Prompt —
Copy out, unchanged, every line from the start of the records to the line that contains "MATRIX1 pin CLK: RX0 -> TX0", and stop there.

(Data excerpts)
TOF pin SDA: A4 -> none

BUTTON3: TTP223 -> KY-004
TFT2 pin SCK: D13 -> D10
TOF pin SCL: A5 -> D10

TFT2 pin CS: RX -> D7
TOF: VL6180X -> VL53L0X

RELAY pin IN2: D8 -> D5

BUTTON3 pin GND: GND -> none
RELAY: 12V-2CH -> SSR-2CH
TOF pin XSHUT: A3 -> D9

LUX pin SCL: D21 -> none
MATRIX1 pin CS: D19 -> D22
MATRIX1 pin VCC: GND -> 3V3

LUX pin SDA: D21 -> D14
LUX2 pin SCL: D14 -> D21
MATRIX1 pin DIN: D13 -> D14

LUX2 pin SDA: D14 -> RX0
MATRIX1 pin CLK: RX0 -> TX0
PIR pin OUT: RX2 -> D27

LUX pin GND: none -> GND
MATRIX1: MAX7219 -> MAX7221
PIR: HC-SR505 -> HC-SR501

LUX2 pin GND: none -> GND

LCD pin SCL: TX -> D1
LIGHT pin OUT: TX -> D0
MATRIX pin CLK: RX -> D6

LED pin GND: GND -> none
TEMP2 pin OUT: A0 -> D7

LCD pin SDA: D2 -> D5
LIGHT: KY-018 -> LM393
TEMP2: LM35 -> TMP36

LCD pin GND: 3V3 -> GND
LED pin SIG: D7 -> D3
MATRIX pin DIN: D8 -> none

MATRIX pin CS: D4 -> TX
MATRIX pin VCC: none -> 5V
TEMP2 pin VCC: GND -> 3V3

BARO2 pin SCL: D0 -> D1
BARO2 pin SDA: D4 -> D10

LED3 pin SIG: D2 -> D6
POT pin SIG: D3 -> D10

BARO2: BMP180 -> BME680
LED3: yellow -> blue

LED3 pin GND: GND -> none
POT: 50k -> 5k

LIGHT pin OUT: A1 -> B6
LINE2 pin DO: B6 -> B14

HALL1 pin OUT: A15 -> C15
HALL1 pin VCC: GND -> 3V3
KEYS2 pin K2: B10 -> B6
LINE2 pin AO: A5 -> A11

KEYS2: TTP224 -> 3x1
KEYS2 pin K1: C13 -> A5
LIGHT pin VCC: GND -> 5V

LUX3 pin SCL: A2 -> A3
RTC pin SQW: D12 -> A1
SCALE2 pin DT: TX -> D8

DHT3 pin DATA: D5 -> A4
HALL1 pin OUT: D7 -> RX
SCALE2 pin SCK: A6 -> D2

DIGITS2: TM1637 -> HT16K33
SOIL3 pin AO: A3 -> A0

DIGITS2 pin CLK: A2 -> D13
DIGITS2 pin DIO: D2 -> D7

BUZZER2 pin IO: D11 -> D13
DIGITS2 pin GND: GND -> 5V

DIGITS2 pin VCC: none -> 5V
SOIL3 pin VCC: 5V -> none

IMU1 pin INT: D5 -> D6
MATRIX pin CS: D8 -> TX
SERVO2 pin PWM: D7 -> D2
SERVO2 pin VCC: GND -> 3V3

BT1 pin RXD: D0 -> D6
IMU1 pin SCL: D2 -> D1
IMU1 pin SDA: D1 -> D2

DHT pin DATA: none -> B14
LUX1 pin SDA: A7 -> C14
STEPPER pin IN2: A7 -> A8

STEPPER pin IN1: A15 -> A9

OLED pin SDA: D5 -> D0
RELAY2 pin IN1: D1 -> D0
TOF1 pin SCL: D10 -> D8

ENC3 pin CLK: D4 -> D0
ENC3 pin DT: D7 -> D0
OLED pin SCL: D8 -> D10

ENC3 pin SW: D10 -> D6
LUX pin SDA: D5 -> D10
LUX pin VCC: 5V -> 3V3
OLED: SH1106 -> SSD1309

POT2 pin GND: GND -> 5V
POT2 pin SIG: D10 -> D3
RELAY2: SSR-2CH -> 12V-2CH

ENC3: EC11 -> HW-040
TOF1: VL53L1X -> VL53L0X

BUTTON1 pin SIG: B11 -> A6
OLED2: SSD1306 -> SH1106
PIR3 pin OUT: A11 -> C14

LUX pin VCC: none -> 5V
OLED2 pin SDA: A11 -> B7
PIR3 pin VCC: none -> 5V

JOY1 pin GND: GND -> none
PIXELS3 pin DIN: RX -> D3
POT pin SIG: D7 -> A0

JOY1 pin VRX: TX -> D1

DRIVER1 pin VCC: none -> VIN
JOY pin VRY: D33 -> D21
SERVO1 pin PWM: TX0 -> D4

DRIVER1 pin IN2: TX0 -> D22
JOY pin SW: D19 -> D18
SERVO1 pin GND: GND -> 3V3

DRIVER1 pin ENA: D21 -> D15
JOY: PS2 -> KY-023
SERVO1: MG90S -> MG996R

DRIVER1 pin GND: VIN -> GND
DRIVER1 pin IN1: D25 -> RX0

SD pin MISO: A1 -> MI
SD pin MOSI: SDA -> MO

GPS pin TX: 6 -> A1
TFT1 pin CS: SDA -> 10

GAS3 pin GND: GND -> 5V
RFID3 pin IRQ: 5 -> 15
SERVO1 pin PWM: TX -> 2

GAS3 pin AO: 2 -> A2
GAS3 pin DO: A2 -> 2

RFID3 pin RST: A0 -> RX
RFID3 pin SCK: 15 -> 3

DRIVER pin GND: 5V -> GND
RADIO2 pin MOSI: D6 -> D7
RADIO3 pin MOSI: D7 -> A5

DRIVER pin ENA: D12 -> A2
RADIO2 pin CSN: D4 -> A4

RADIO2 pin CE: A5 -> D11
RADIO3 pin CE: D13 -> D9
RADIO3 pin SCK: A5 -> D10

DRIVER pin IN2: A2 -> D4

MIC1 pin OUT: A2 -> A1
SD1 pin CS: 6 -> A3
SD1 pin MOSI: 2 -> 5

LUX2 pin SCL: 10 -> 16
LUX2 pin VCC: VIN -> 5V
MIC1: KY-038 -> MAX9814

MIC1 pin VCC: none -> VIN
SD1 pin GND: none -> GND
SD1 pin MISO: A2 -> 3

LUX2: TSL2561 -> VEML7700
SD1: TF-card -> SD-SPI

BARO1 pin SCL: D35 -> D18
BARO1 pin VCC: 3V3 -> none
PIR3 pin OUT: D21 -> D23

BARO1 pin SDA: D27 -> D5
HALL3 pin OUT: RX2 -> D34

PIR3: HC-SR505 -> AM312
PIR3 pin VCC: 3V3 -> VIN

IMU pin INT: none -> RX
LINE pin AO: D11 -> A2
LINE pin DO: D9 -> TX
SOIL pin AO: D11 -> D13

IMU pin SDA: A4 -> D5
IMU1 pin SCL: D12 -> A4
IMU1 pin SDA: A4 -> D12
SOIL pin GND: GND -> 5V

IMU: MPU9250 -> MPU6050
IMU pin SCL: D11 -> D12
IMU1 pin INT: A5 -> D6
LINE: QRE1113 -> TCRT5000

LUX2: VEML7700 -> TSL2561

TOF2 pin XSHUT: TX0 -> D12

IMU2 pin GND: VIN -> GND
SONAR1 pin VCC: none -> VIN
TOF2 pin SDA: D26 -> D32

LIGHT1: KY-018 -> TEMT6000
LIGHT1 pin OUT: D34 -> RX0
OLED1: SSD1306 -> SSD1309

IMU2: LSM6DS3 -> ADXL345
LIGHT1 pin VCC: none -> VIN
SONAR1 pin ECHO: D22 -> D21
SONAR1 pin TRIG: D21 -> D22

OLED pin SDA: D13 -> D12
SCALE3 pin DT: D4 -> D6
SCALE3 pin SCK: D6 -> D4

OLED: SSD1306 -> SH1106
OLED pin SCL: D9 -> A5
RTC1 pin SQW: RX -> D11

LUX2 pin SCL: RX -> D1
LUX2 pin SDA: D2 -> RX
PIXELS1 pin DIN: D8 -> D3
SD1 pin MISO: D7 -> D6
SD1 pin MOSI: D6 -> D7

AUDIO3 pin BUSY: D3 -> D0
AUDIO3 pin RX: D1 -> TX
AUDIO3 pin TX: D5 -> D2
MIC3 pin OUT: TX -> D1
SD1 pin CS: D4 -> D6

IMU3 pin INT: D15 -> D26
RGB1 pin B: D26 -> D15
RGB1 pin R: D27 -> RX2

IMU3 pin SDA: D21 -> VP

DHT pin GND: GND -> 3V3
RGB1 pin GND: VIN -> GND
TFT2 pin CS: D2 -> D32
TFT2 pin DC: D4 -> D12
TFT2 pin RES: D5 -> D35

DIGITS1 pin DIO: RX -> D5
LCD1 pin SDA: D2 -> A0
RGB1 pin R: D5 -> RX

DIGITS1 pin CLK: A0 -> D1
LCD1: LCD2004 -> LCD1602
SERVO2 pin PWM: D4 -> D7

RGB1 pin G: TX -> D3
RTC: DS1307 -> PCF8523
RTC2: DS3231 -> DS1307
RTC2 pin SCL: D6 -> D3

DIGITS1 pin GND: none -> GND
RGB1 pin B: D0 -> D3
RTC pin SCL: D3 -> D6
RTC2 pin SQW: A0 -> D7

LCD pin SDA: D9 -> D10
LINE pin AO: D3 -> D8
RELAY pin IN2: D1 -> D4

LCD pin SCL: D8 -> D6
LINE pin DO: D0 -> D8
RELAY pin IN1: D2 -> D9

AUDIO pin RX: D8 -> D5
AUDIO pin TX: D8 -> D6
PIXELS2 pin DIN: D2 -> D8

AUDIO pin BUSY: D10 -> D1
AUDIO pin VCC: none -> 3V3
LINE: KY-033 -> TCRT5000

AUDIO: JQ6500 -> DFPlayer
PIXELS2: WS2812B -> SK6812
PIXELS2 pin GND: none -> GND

Response to this exercise —
TOF pin SDA: A4 -> none

BUTTON3: TTP223 -> KY-004
TFT2 pin SCK: D13 -> D10
TOF pin SCL: A5 -> D10

TFT2 pin CS: RX -> D7
TOF: VL6180X -> VL53L0X

RELAY pin IN2: D8 -> D5

BUTTON3 pin GND: GND -> none
RELAY: 12V-2CH -> SSR-2CH
TOF pin XSHUT: A3 -> D9

LUX pin SCL: D21 -> none
MATRIX1 pin CS: D19 -> D22
MATRIX1 pin VCC: GND -> 3V3

LUX pin SDA: D21 -> D14
LUX2 pin SCL: D14 -> D21
MATRIX1 pin DIN: D13 -> D14

LUX2 pin SDA: D14 -> RX0
MATRIX1 pin CLK: RX0 -> TX0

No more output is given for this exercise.